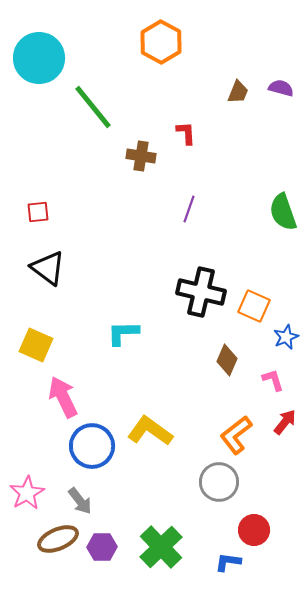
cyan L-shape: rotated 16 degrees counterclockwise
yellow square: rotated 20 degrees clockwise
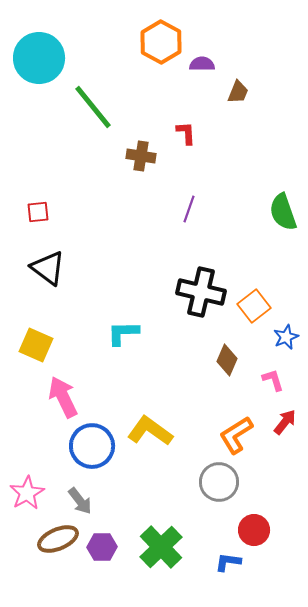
purple semicircle: moved 79 px left, 24 px up; rotated 15 degrees counterclockwise
orange square: rotated 28 degrees clockwise
orange L-shape: rotated 6 degrees clockwise
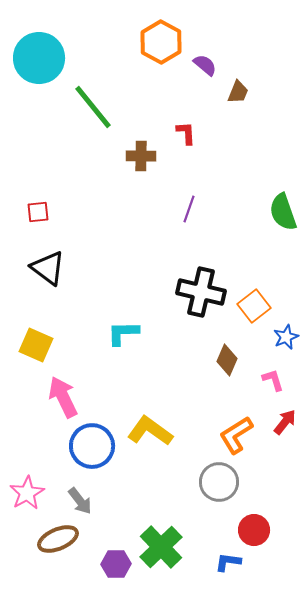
purple semicircle: moved 3 px right, 1 px down; rotated 40 degrees clockwise
brown cross: rotated 8 degrees counterclockwise
purple hexagon: moved 14 px right, 17 px down
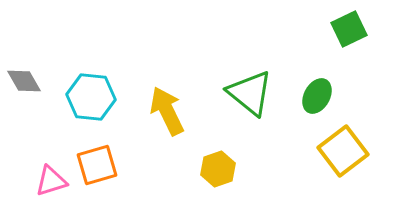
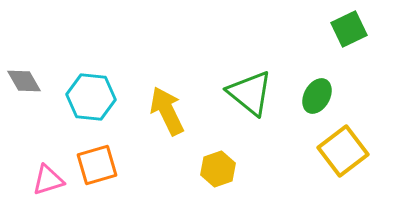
pink triangle: moved 3 px left, 1 px up
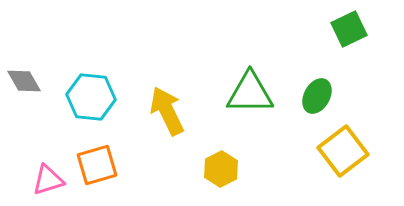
green triangle: rotated 39 degrees counterclockwise
yellow hexagon: moved 3 px right; rotated 8 degrees counterclockwise
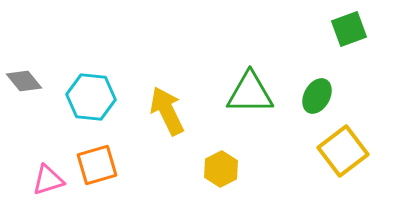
green square: rotated 6 degrees clockwise
gray diamond: rotated 9 degrees counterclockwise
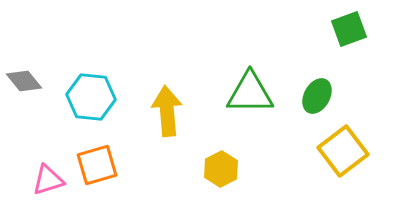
yellow arrow: rotated 21 degrees clockwise
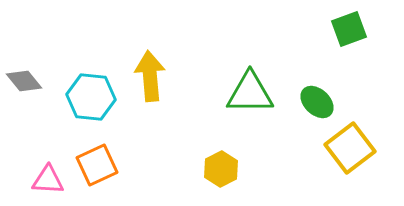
green ellipse: moved 6 px down; rotated 76 degrees counterclockwise
yellow arrow: moved 17 px left, 35 px up
yellow square: moved 7 px right, 3 px up
orange square: rotated 9 degrees counterclockwise
pink triangle: rotated 20 degrees clockwise
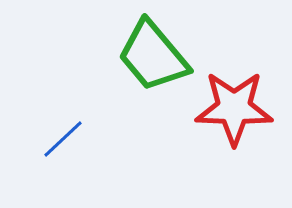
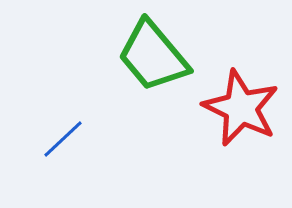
red star: moved 7 px right; rotated 24 degrees clockwise
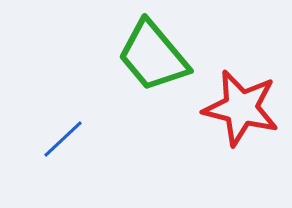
red star: rotated 12 degrees counterclockwise
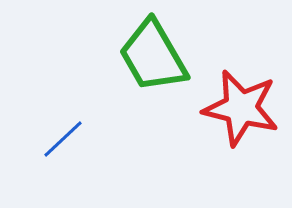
green trapezoid: rotated 10 degrees clockwise
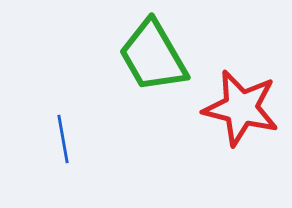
blue line: rotated 57 degrees counterclockwise
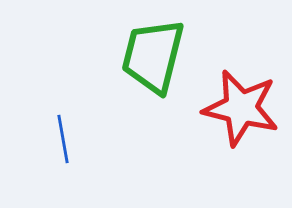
green trapezoid: rotated 44 degrees clockwise
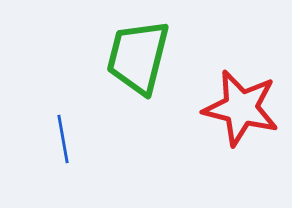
green trapezoid: moved 15 px left, 1 px down
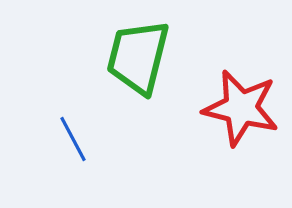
blue line: moved 10 px right; rotated 18 degrees counterclockwise
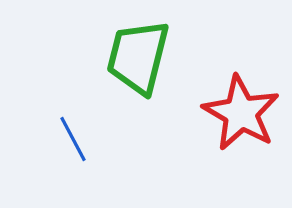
red star: moved 5 px down; rotated 16 degrees clockwise
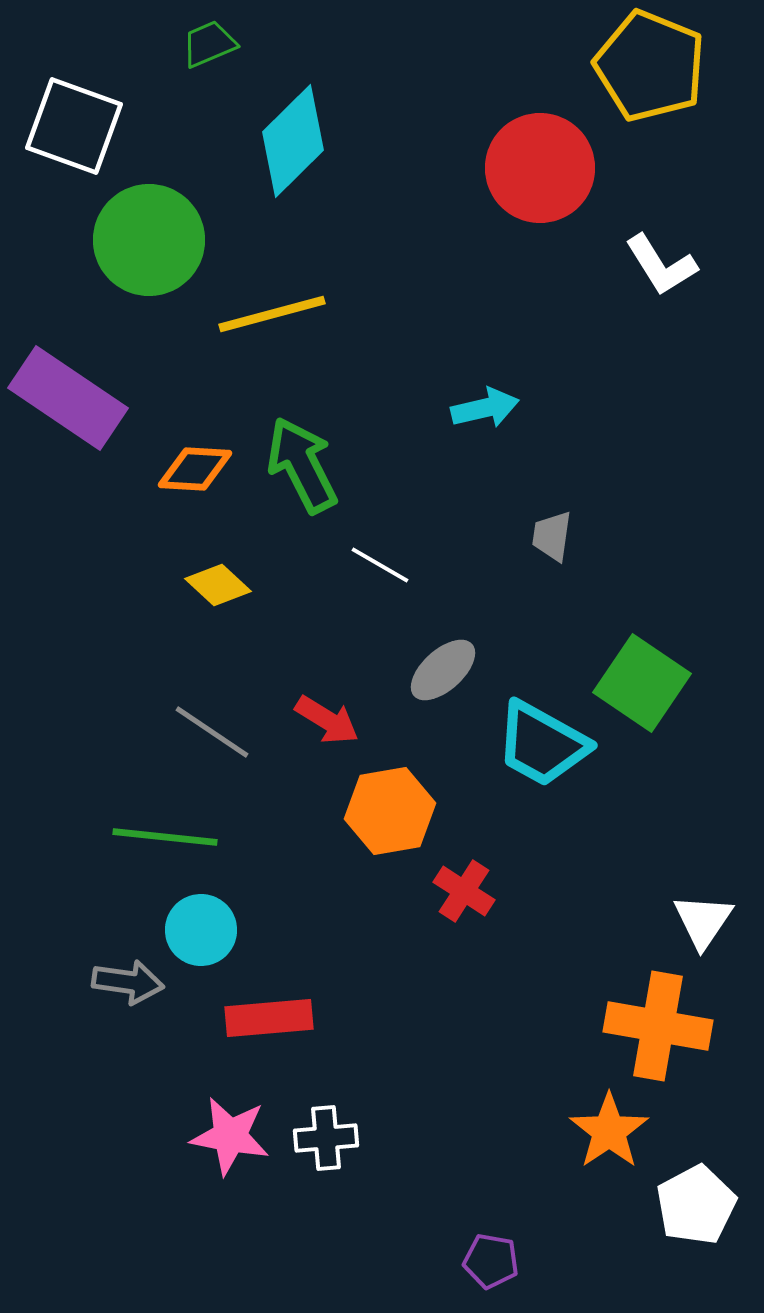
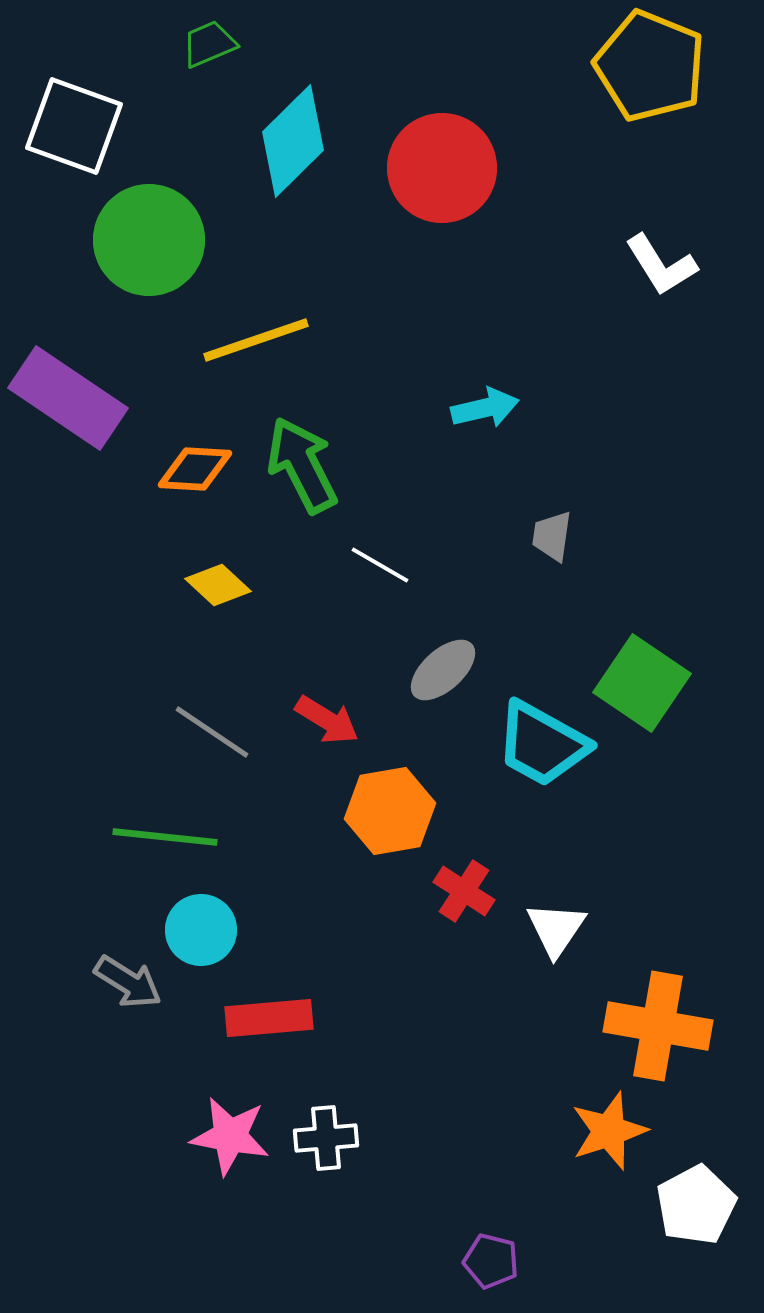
red circle: moved 98 px left
yellow line: moved 16 px left, 26 px down; rotated 4 degrees counterclockwise
white triangle: moved 147 px left, 8 px down
gray arrow: rotated 24 degrees clockwise
orange star: rotated 16 degrees clockwise
purple pentagon: rotated 4 degrees clockwise
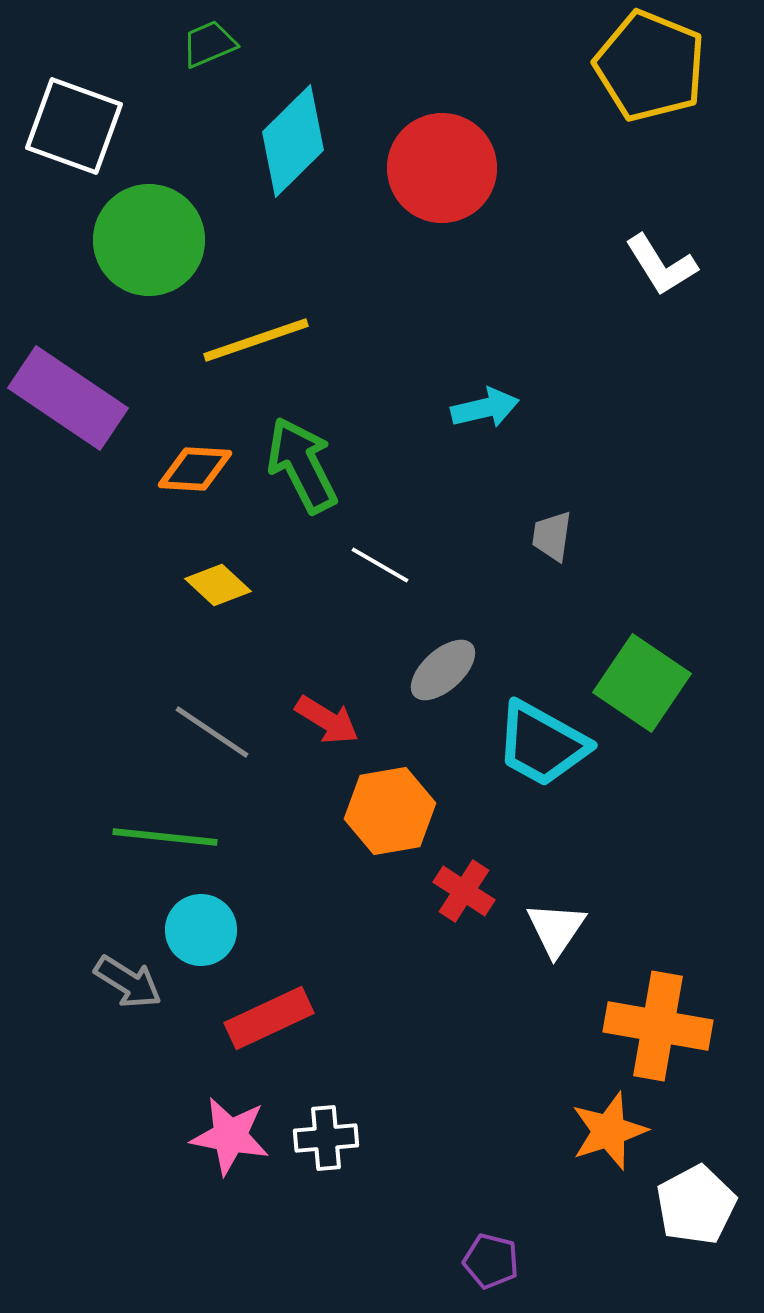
red rectangle: rotated 20 degrees counterclockwise
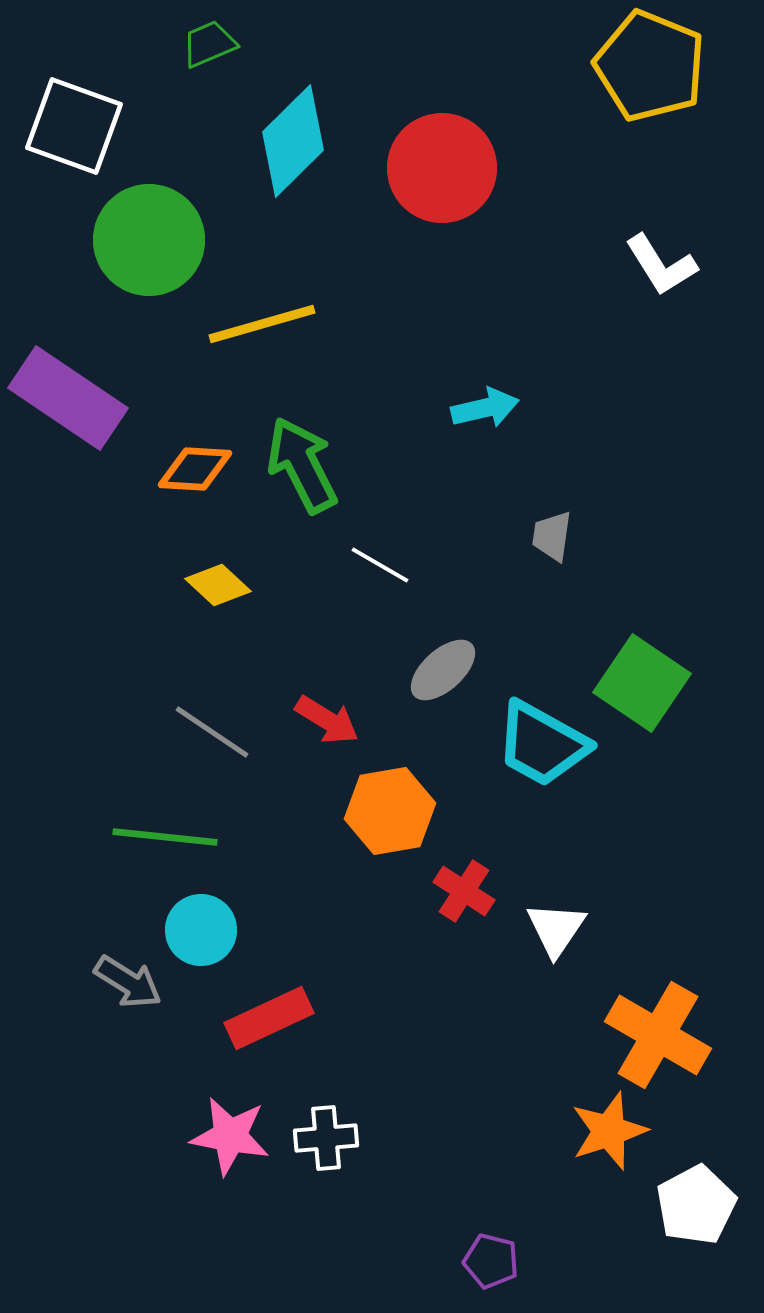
yellow line: moved 6 px right, 16 px up; rotated 3 degrees clockwise
orange cross: moved 9 px down; rotated 20 degrees clockwise
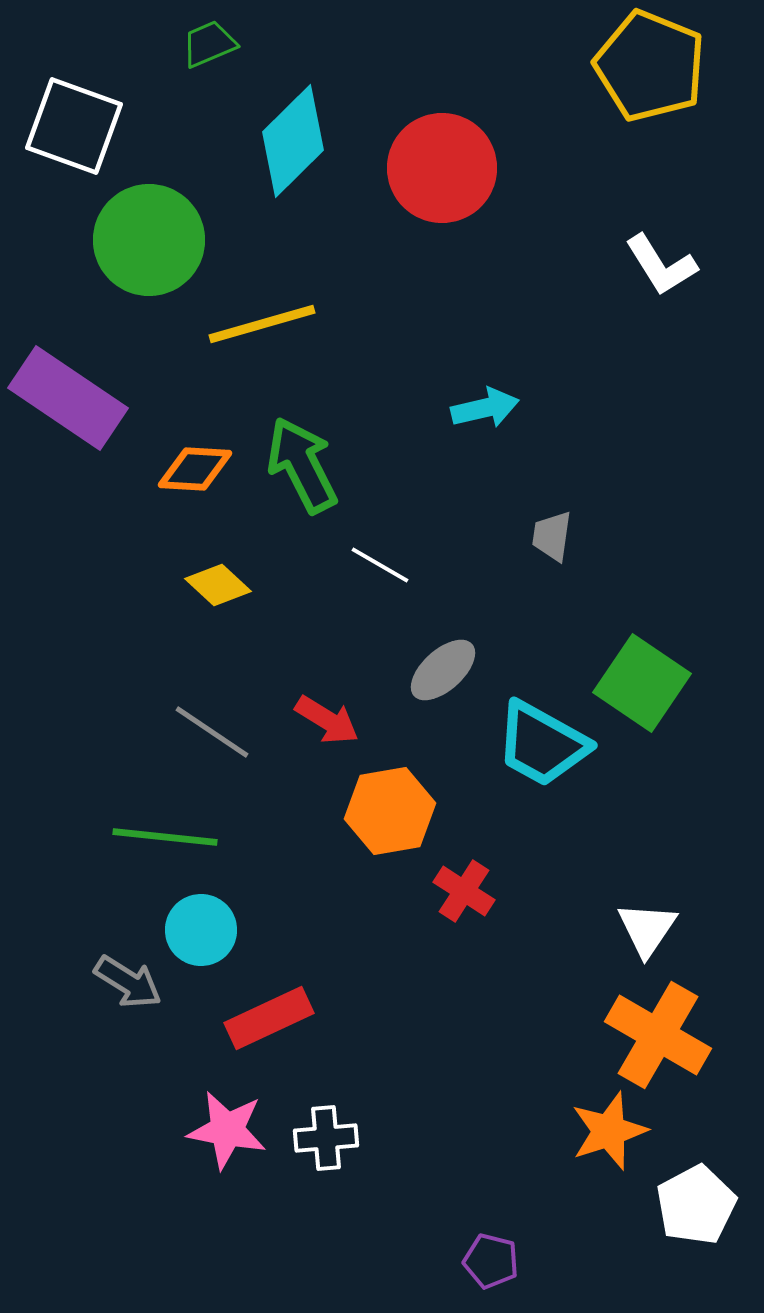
white triangle: moved 91 px right
pink star: moved 3 px left, 6 px up
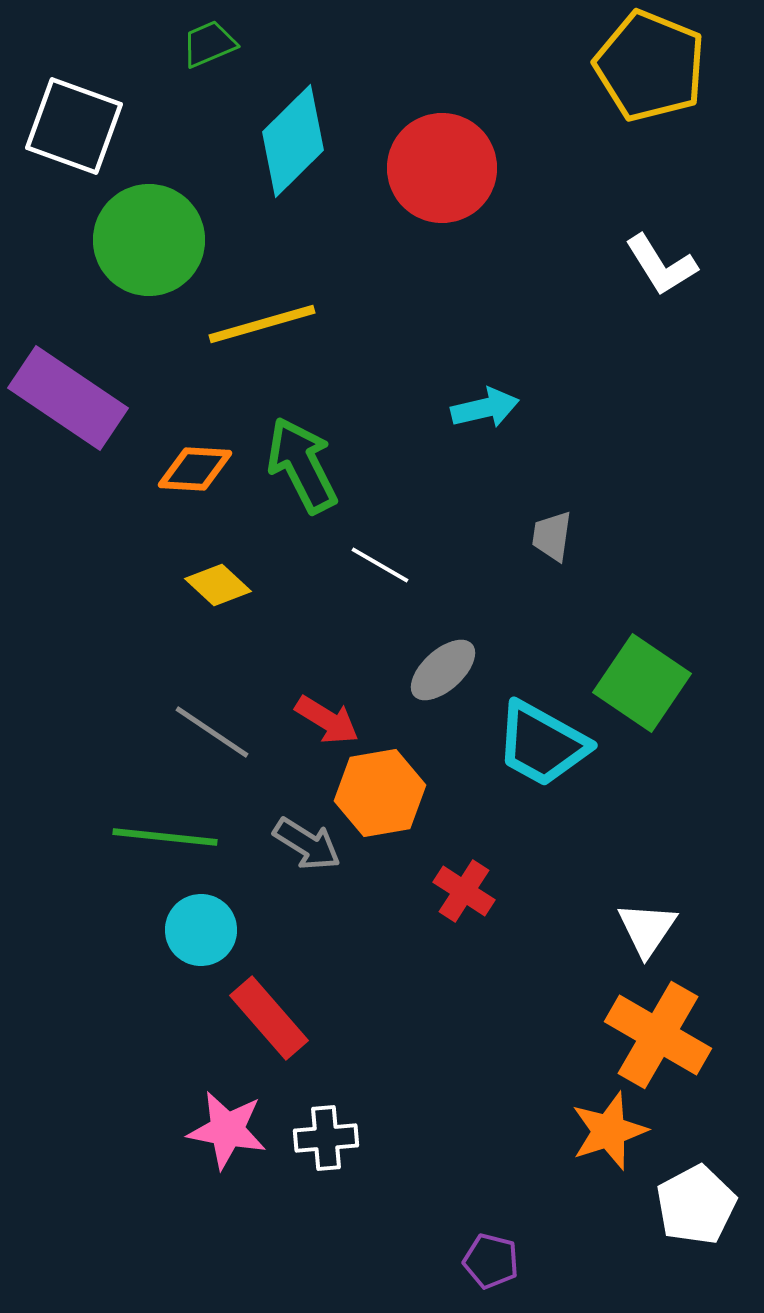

---+---

Please update all the records above by replacing "counterclockwise" with "anticlockwise" and changing nothing else. Omit the picture lines from your answer.

cyan L-shape: rotated 16 degrees anticlockwise
yellow square: rotated 20 degrees clockwise
purple semicircle: moved 79 px left, 24 px up; rotated 15 degrees anticlockwise
orange square: rotated 28 degrees clockwise
orange L-shape: rotated 6 degrees clockwise
purple semicircle: moved 3 px right, 1 px down; rotated 40 degrees clockwise
brown cross: rotated 8 degrees anticlockwise
purple hexagon: moved 14 px right, 17 px down
pink triangle: moved 3 px left, 1 px up
green triangle: rotated 39 degrees anticlockwise
yellow hexagon: moved 3 px right; rotated 8 degrees anticlockwise
green square: rotated 6 degrees clockwise
gray diamond: rotated 9 degrees anticlockwise
yellow arrow: rotated 21 degrees clockwise
green ellipse: moved 6 px down; rotated 76 degrees anticlockwise
yellow arrow: moved 17 px left, 35 px up
yellow square: moved 7 px right, 3 px up
orange square: rotated 9 degrees anticlockwise
pink triangle: rotated 20 degrees clockwise
red star: moved 7 px right; rotated 24 degrees clockwise
red star: rotated 12 degrees anticlockwise
green trapezoid: rotated 10 degrees clockwise
blue line: rotated 57 degrees anticlockwise
green trapezoid: rotated 44 degrees clockwise
green trapezoid: moved 15 px left, 1 px down
blue line: moved 10 px right; rotated 18 degrees anticlockwise
red star: moved 5 px down; rotated 16 degrees clockwise
red circle: moved 98 px left
yellow line: moved 16 px left, 26 px down; rotated 4 degrees anticlockwise
white triangle: moved 147 px left, 8 px down
gray arrow: rotated 24 degrees clockwise
orange star: rotated 16 degrees clockwise
purple pentagon: rotated 4 degrees clockwise
red rectangle: rotated 20 degrees anticlockwise
yellow line: moved 6 px right, 16 px up; rotated 3 degrees clockwise
orange cross: moved 9 px down; rotated 20 degrees clockwise
white triangle: moved 91 px right
pink star: moved 3 px left, 6 px up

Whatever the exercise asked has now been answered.